> **Records shown**:
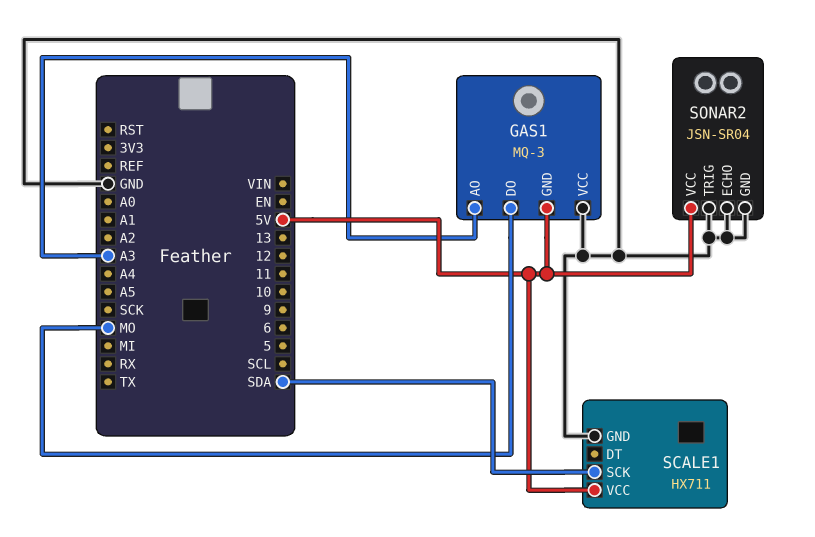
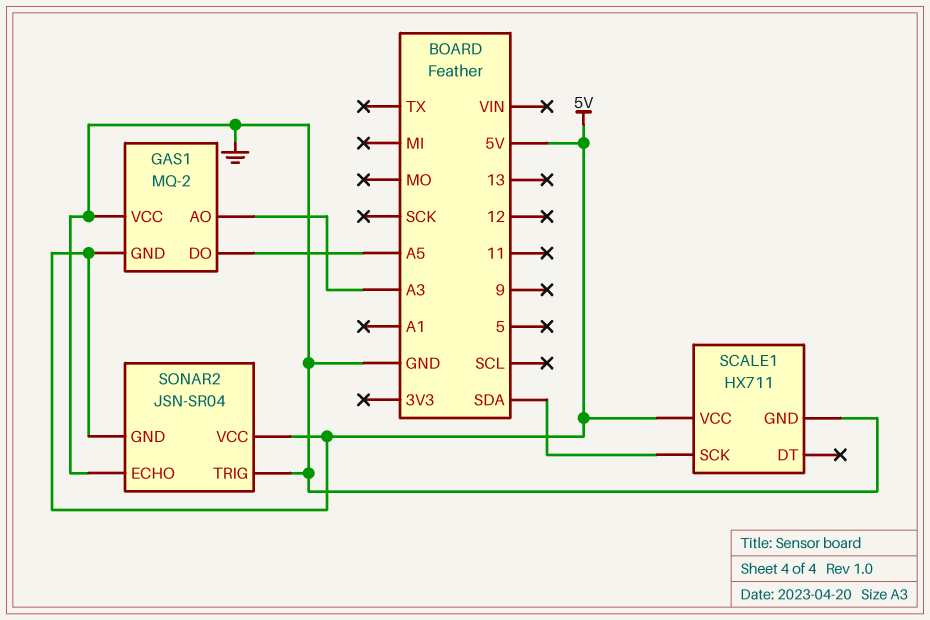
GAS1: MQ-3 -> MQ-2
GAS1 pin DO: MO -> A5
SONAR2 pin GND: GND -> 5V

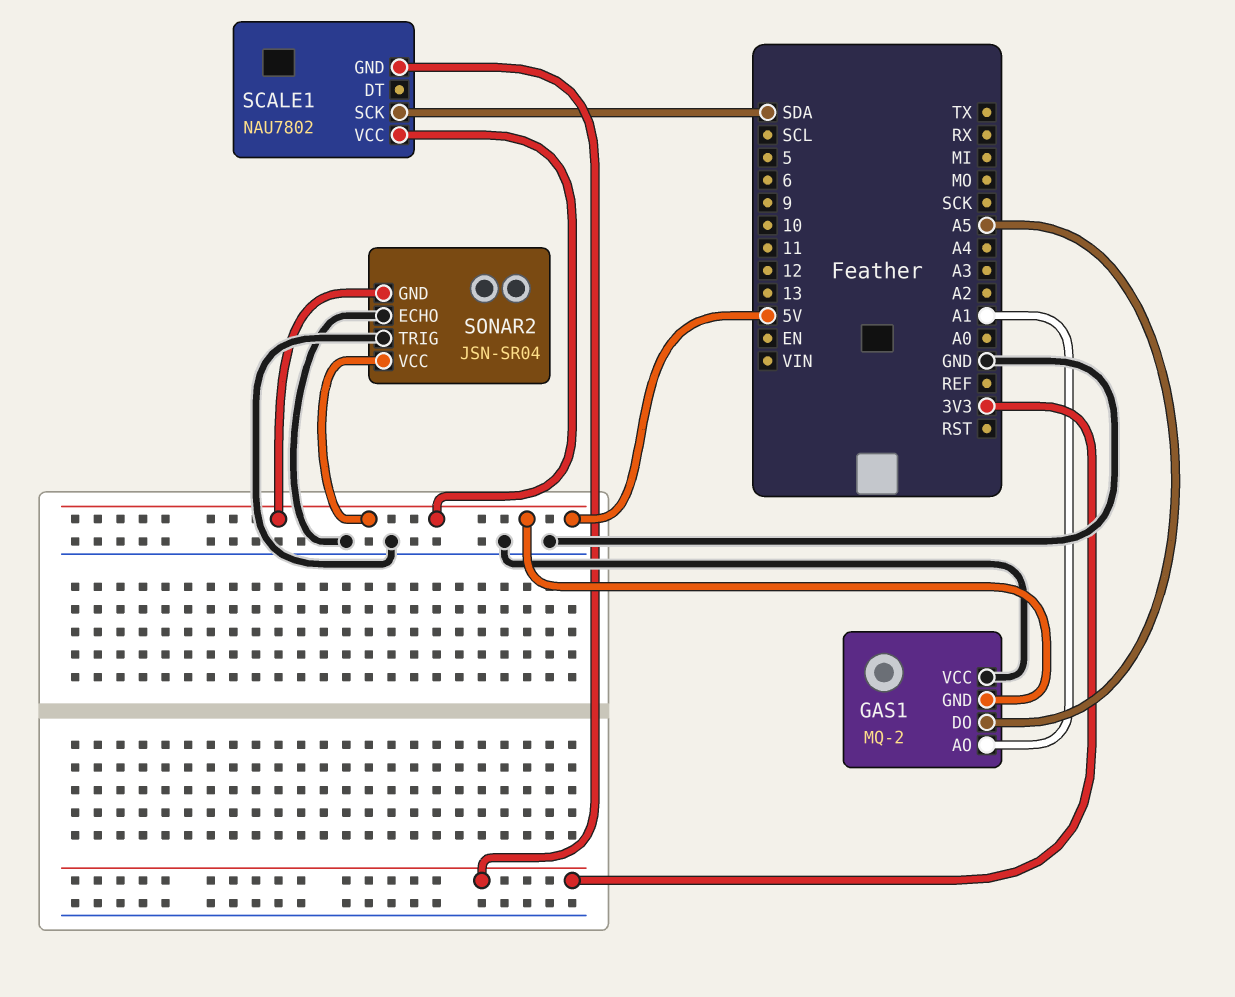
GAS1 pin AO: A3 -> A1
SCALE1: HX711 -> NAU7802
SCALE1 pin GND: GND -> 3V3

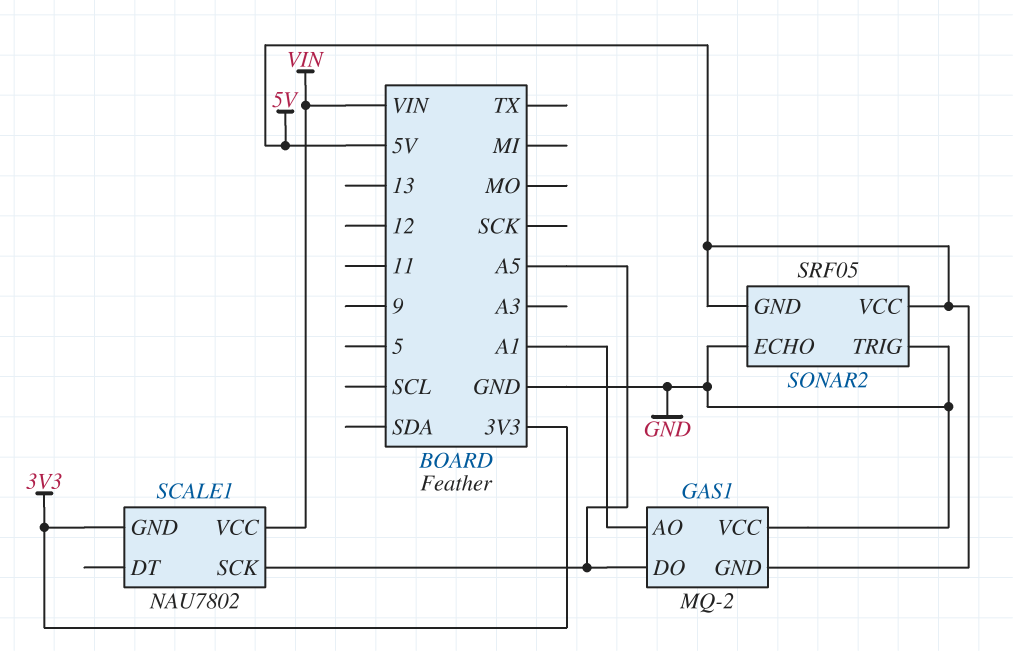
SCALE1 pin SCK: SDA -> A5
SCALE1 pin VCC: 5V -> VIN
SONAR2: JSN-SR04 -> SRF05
==
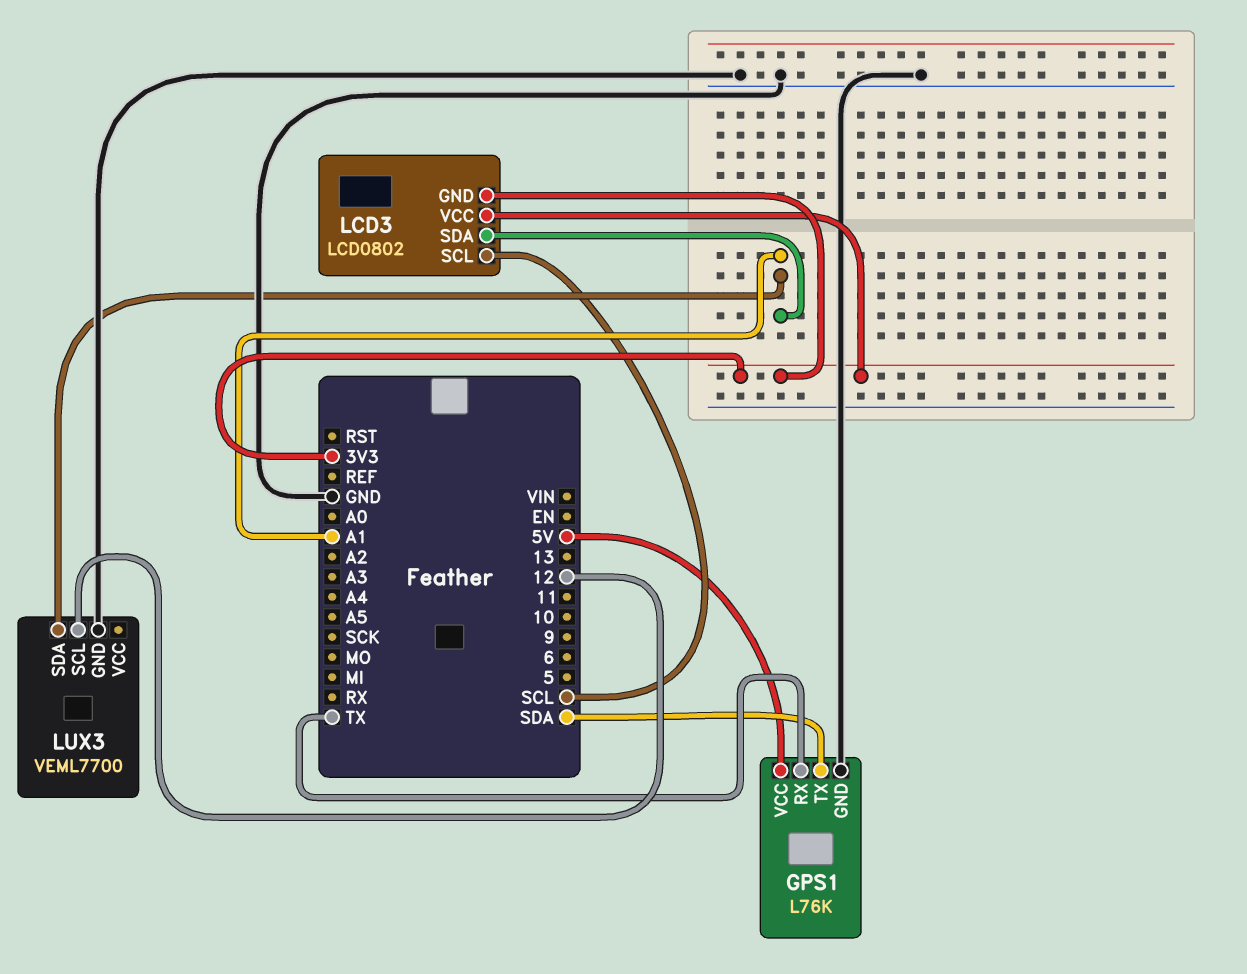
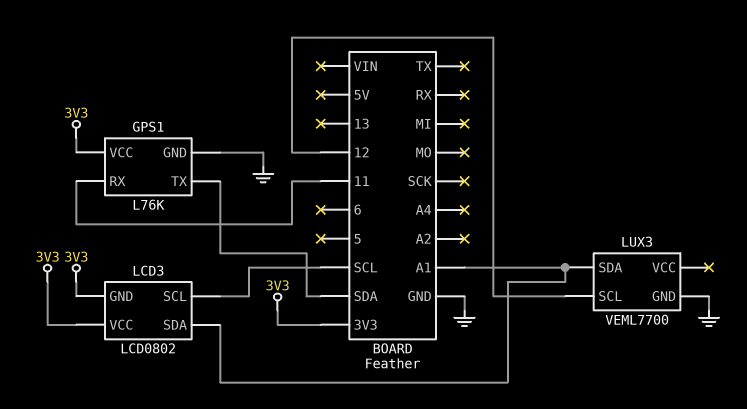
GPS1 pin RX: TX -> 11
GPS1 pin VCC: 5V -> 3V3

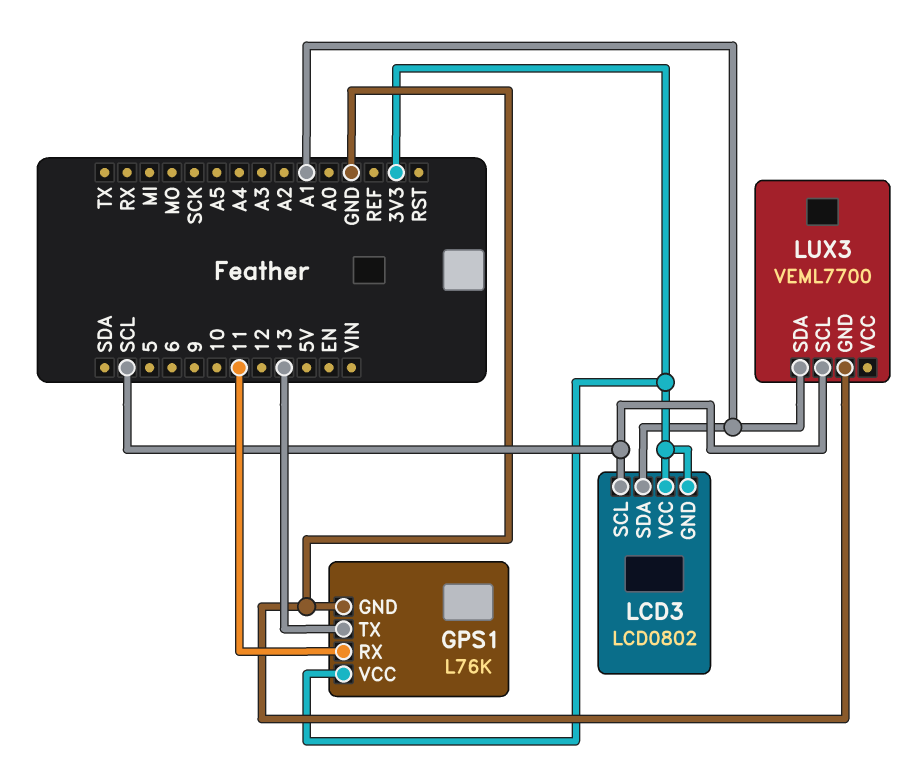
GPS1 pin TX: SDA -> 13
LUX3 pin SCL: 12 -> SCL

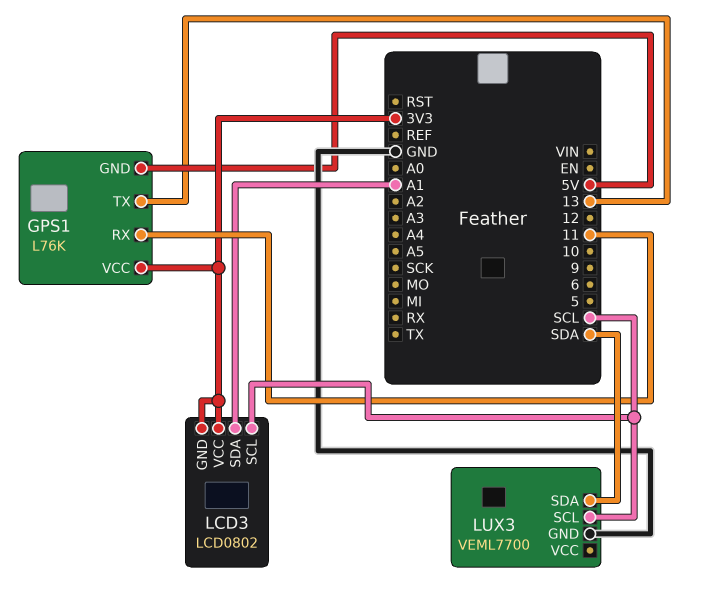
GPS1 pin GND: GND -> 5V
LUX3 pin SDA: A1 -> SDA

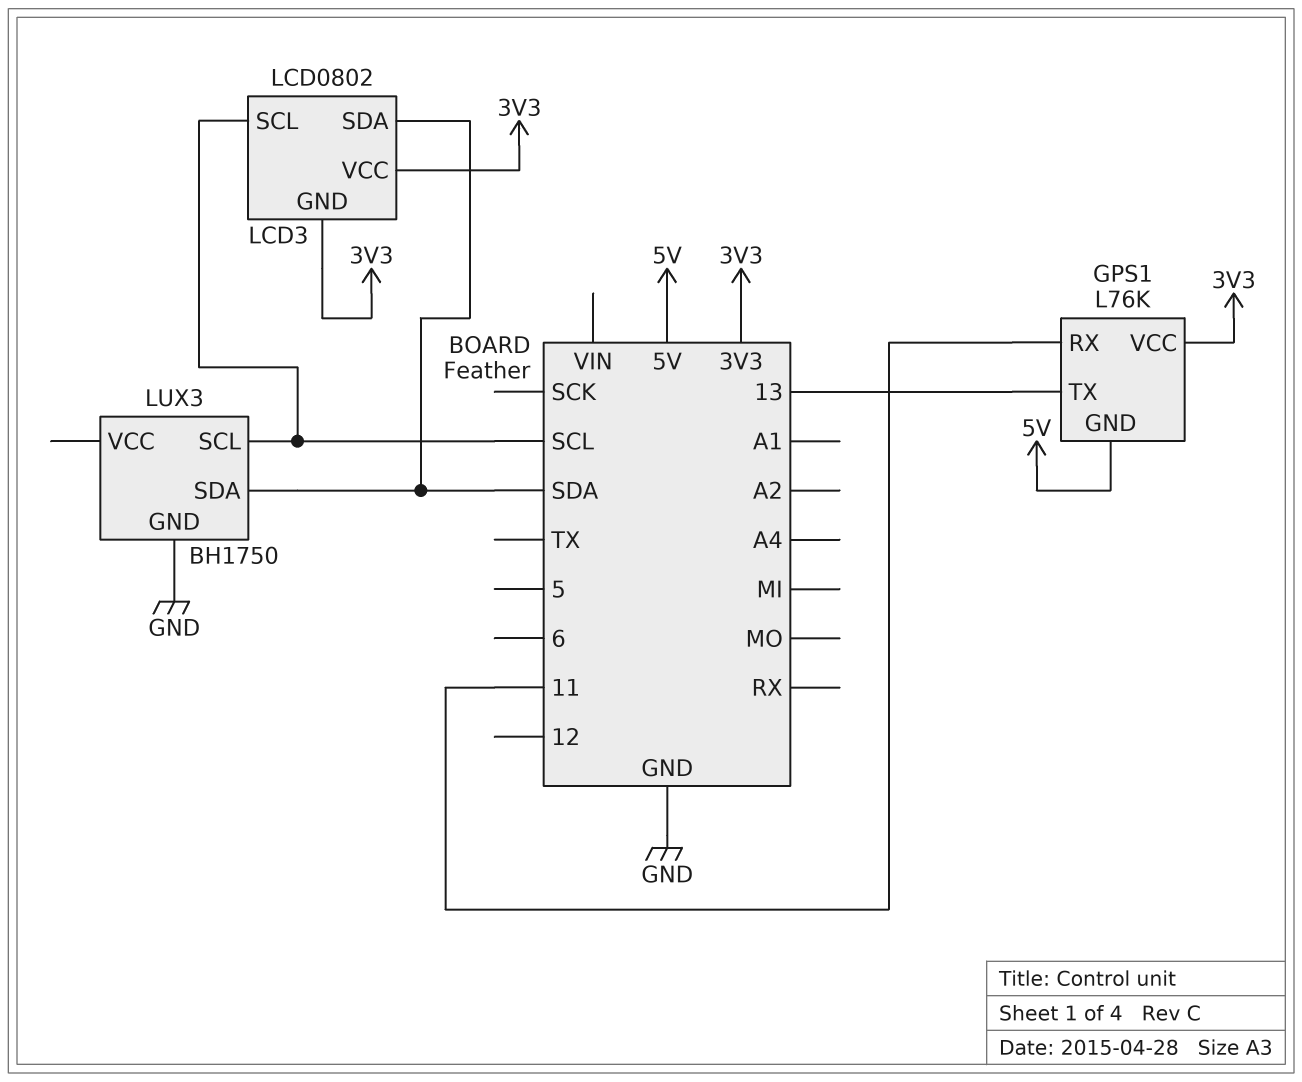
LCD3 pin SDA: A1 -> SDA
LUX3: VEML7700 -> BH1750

> **Instructions for the task**:
Copy only the lines above from the one containing "LUX3 pin SCL: 12 -> SCL" through the one containing "LUX3: VEML7700 -> BH1750", both included. Leave out the pictures.

> **Answer box**:
LUX3 pin SCL: 12 -> SCL

GPS1 pin GND: GND -> 5V
LUX3 pin SDA: A1 -> SDA

LCD3 pin SDA: A1 -> SDA
LUX3: VEML7700 -> BH1750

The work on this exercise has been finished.